> **Input for this task**:
=======

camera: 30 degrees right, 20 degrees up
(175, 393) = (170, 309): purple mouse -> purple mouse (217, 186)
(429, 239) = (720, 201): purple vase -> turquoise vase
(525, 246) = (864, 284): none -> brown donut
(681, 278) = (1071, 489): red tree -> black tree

=======

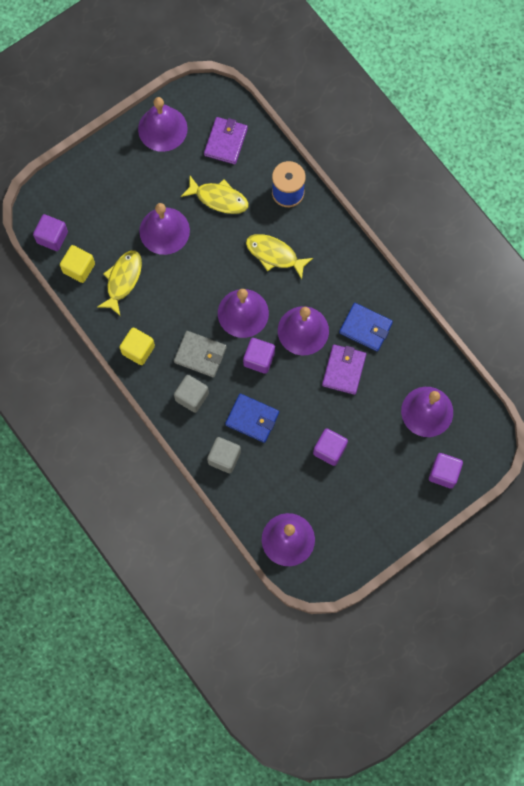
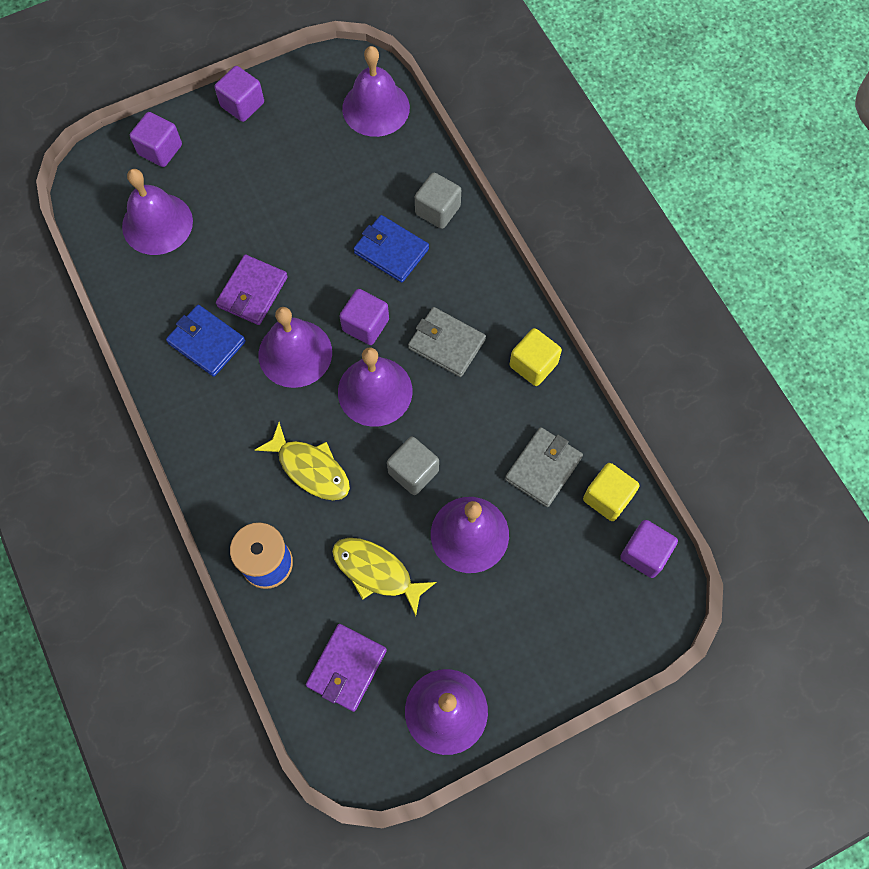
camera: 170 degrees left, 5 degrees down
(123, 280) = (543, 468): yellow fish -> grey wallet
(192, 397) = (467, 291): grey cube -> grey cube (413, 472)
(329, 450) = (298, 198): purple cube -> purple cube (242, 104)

=======

> **Activity**: Every line above from the line with "camera: 170 degrees left, 5 degrees down" to the line with "(329, 450) = (298, 198): purple", both included, must be reproduced exactly, and no other line may appear.

> **Answer box**:
camera: 170 degrees left, 5 degrees down
(123, 280) = (543, 468): yellow fish -> grey wallet
(192, 397) = (467, 291): grey cube -> grey cube (413, 472)
(329, 450) = (298, 198): purple cube -> purple cube (242, 104)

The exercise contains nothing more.